▸ **Records for the task**:
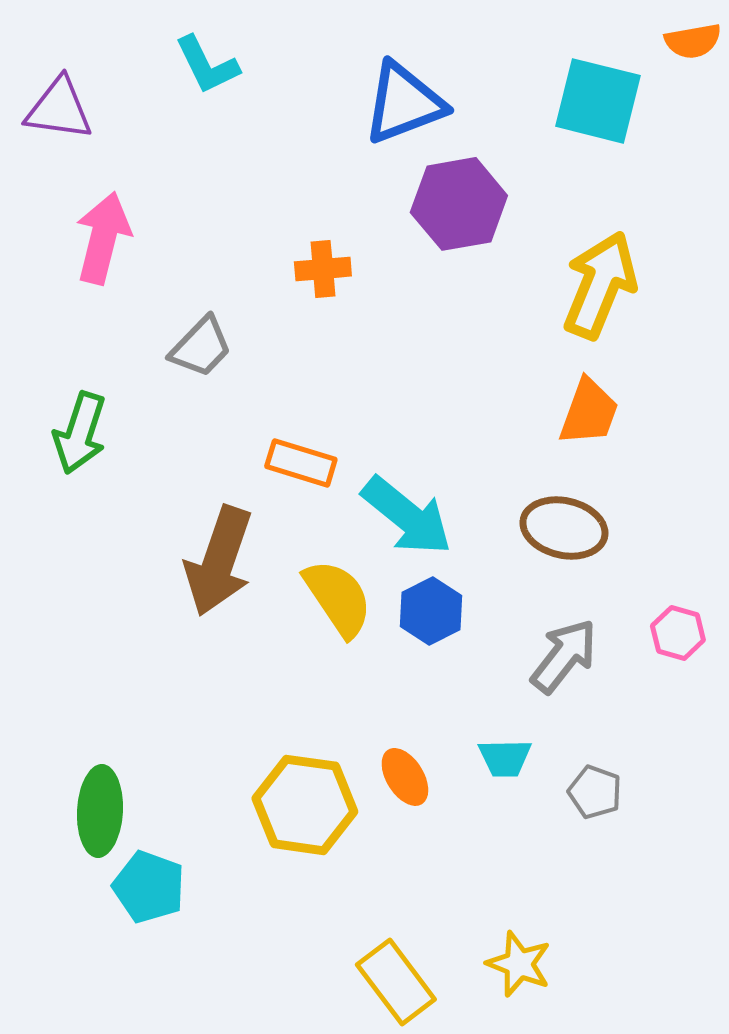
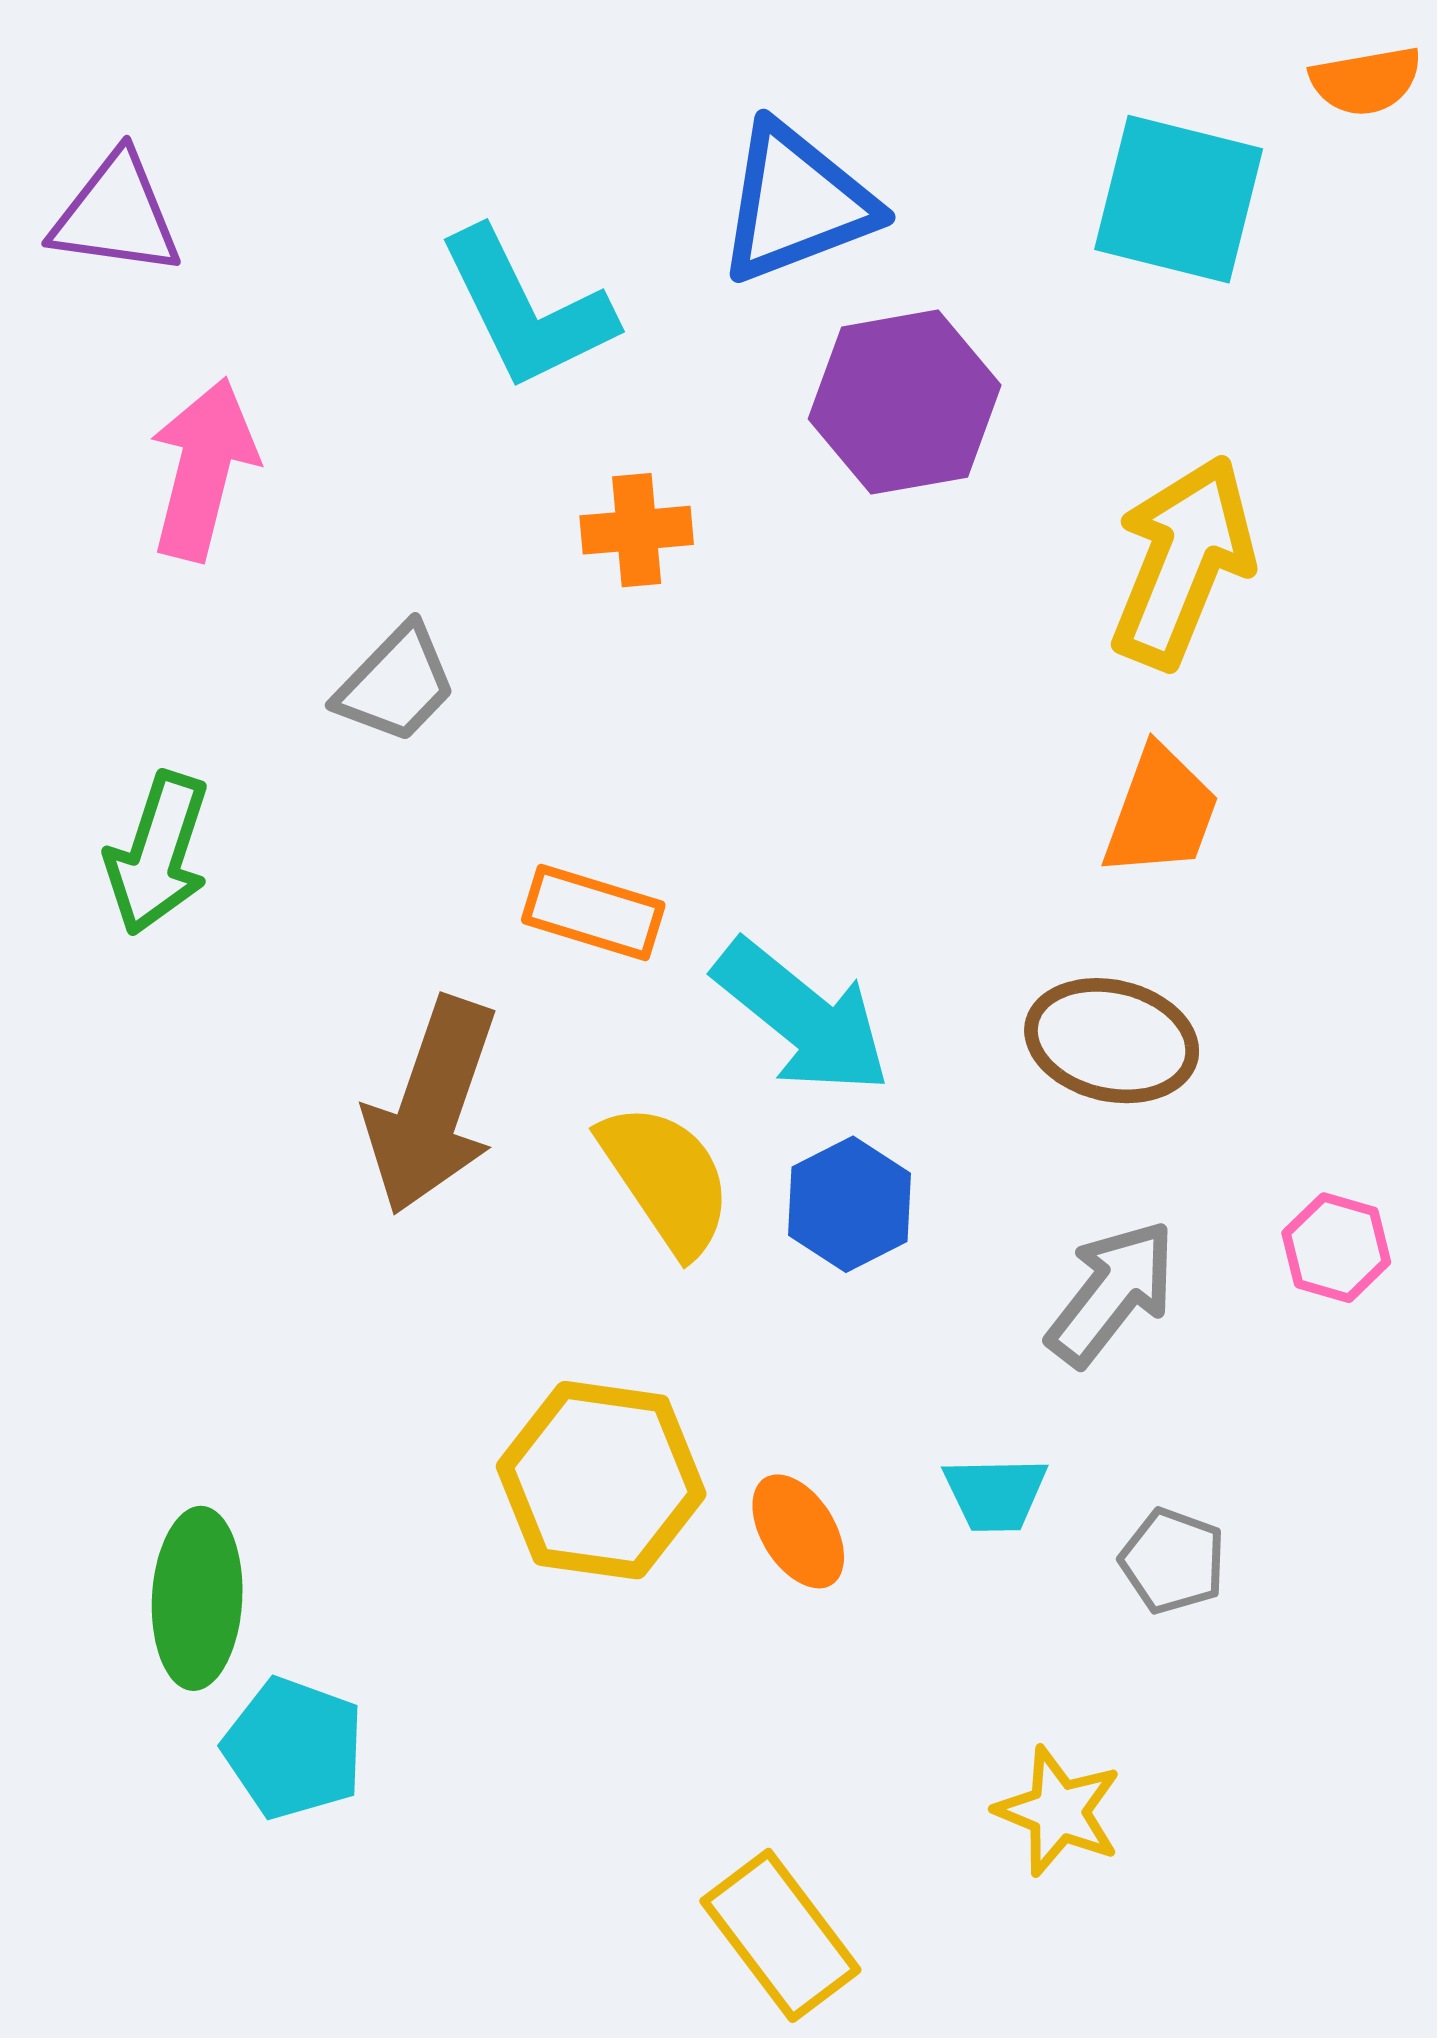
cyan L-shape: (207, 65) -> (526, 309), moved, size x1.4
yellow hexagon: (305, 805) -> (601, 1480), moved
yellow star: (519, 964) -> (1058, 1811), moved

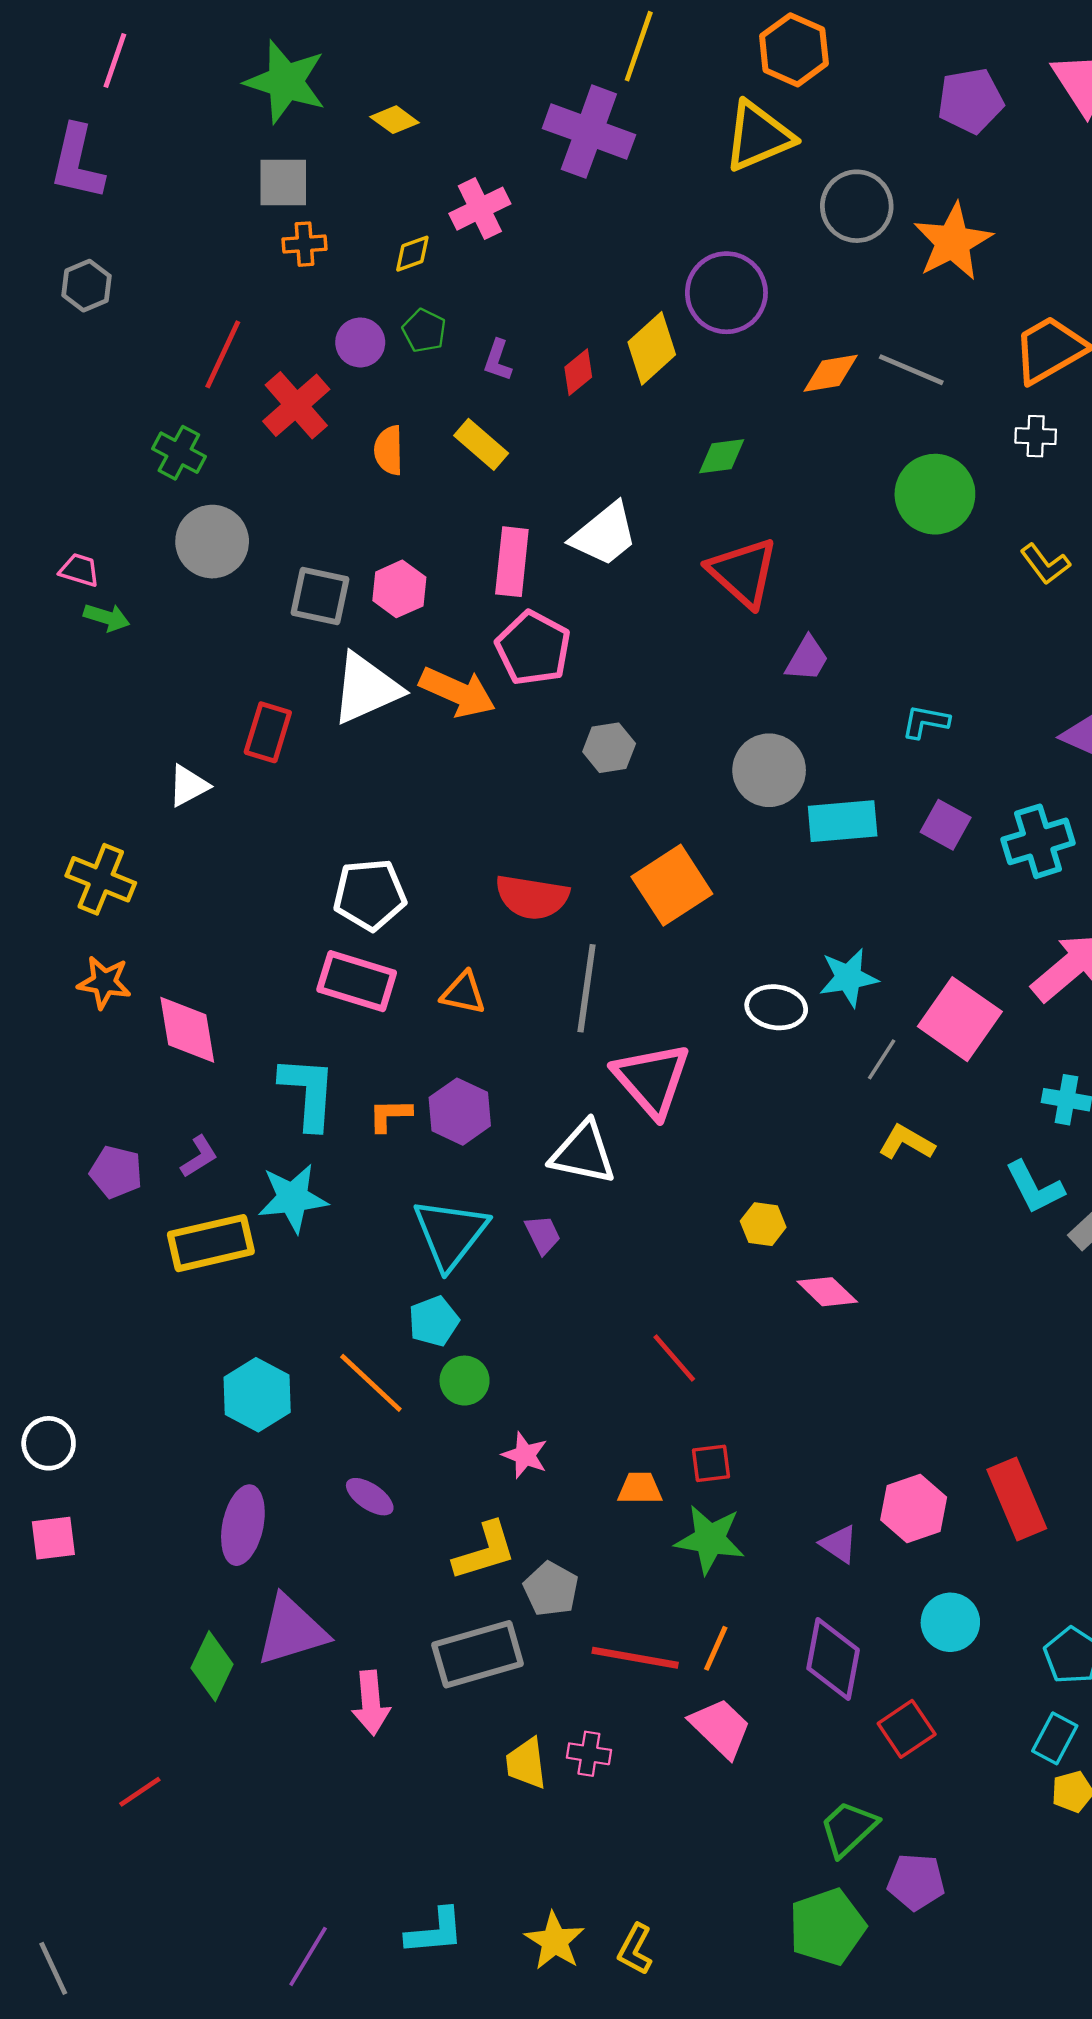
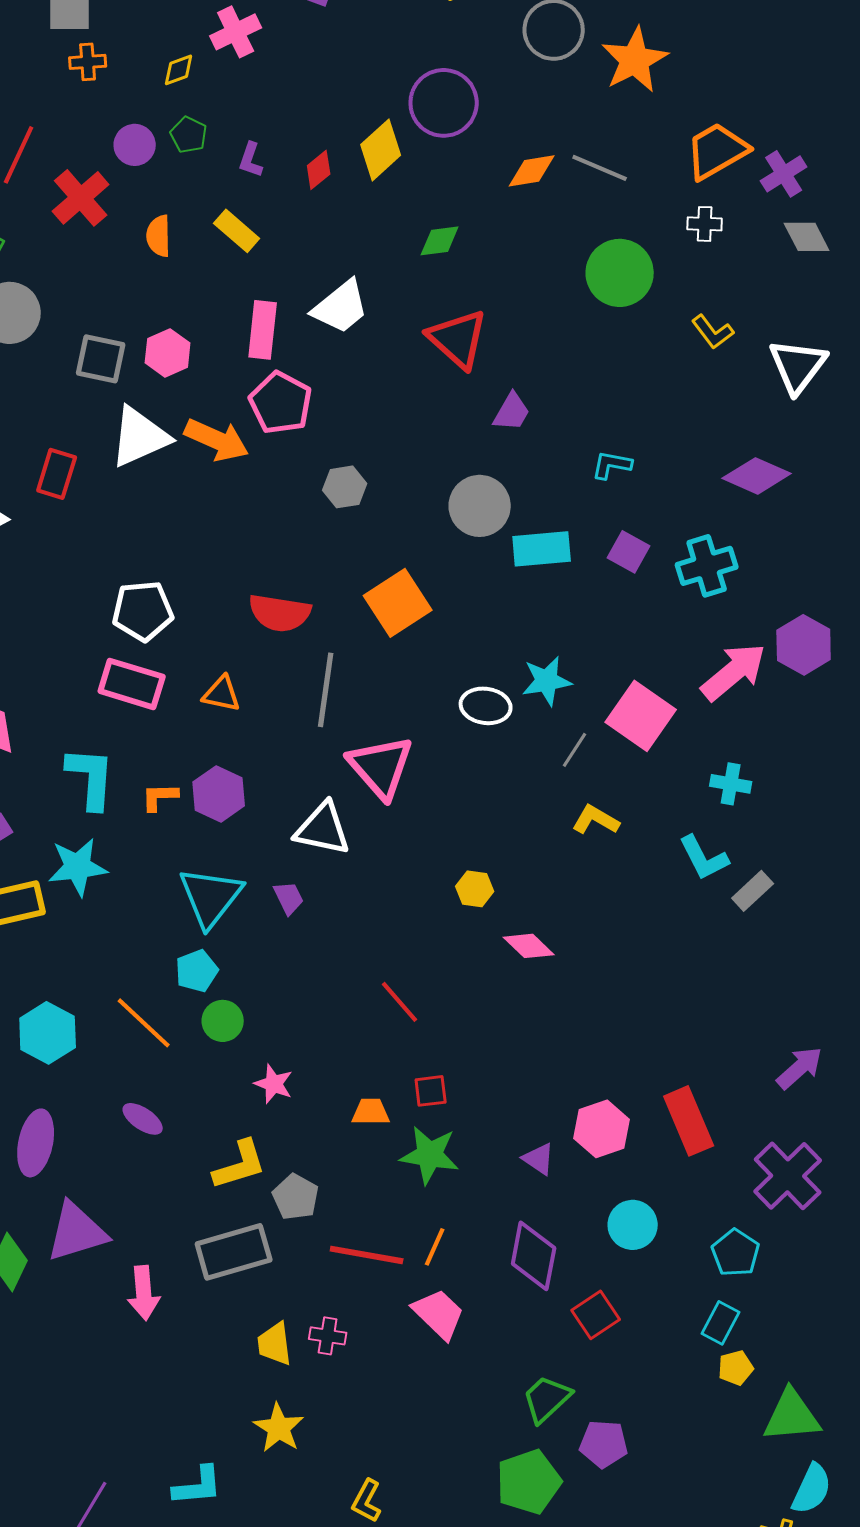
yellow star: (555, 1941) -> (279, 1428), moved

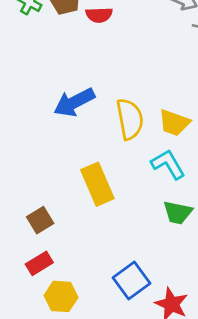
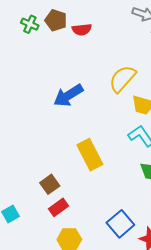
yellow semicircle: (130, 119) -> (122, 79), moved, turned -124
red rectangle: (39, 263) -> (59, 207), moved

▸ **Try it**: The lines to write out run from the one containing "yellow hexagon: (305, 805)" through the final line of the material above, both included; write them out exactly, with no pictures.

▸ **Completed exercise**:
yellow hexagon: (305, 805) -> (601, 1480), moved
yellow star: (519, 964) -> (1058, 1811), moved

yellow star: (555, 1941) -> (279, 1428), moved

yellow semicircle: (130, 119) -> (122, 79), moved, turned -124
red rectangle: (39, 263) -> (59, 207), moved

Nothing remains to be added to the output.